### Exercise aim
Below is a listing. Set down exactly the lines from the one containing "colour | glue" through the one containing "45 degrees counterclockwise |", both ends included, and leave out the rest.

### Provided entries
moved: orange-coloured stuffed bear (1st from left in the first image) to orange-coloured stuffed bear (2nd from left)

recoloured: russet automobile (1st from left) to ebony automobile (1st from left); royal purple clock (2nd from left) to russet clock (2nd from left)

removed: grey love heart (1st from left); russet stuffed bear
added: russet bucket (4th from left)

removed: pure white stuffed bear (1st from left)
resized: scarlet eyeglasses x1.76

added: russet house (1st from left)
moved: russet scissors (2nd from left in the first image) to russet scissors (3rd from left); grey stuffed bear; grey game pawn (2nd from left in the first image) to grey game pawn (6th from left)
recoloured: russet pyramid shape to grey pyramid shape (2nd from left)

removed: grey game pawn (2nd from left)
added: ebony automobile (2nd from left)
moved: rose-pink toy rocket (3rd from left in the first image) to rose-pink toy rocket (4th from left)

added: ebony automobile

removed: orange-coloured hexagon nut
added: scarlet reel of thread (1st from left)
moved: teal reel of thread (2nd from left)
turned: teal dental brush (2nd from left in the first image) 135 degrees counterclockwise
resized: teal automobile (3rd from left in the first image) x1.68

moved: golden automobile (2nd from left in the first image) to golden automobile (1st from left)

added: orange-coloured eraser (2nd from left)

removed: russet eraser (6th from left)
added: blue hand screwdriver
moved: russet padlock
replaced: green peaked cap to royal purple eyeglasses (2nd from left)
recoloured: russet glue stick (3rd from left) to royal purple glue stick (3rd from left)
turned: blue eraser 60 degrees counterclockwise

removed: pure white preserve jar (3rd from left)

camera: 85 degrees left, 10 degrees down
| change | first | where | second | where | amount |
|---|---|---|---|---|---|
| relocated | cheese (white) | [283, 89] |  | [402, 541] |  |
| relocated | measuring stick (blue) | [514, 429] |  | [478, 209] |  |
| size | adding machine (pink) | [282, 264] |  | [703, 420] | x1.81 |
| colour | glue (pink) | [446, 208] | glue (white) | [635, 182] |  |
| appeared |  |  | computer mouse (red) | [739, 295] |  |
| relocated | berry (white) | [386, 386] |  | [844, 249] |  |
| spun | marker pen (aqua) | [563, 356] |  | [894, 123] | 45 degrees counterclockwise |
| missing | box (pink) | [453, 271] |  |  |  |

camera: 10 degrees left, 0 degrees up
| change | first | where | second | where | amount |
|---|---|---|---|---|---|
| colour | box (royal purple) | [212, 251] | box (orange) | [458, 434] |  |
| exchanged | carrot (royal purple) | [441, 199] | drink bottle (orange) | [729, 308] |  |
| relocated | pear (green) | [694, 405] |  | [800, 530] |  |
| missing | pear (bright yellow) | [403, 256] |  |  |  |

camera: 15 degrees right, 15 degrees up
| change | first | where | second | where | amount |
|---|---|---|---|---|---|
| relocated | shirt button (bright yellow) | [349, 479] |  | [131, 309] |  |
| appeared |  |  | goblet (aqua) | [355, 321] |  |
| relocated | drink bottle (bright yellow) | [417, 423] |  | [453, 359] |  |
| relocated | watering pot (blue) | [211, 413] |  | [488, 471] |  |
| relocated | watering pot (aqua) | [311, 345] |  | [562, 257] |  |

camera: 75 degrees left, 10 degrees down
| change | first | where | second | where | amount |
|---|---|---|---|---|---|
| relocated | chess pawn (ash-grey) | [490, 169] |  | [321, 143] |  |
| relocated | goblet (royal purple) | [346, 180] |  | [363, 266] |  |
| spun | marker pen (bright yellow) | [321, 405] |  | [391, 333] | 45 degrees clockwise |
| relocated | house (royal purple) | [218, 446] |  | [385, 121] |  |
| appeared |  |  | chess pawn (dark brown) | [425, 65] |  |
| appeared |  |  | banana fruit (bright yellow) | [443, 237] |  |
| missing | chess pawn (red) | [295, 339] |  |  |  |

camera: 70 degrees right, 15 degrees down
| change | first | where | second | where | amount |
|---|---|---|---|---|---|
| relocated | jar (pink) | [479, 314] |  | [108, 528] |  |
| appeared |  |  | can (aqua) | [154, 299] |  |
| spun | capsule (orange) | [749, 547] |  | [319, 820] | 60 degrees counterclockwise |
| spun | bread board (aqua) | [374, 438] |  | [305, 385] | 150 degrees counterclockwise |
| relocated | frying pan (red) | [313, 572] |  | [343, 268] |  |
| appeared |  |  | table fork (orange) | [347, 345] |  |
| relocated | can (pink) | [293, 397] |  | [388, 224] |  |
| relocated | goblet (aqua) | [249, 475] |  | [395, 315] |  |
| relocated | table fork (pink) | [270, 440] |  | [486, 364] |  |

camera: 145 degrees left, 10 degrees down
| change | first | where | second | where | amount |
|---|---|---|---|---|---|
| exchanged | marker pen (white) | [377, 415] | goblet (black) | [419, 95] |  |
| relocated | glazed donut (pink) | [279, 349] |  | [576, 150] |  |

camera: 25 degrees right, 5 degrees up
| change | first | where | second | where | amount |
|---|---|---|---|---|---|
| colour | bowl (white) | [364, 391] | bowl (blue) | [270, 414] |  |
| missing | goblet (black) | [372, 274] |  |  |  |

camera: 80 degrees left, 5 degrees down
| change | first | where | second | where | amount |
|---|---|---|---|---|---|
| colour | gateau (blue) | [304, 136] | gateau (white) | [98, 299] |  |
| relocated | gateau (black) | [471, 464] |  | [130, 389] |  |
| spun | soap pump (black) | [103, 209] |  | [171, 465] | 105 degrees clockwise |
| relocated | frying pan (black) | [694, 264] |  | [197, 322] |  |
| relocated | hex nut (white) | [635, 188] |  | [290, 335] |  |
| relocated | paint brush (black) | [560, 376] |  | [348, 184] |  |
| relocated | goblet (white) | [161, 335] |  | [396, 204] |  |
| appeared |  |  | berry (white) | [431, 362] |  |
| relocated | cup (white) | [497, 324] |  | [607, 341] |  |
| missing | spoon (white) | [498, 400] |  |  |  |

### Problem solution
| colour | glue (pink) | [446, 208] | glue (white) | [635, 182] |  |
| appeared |  |  | computer mouse (red) | [739, 295] |  |
| relocated | berry (white) | [386, 386] |  | [844, 249] |  |
| spun | marker pen (aqua) | [563, 356] |  | [894, 123] | 45 degrees counterclockwise |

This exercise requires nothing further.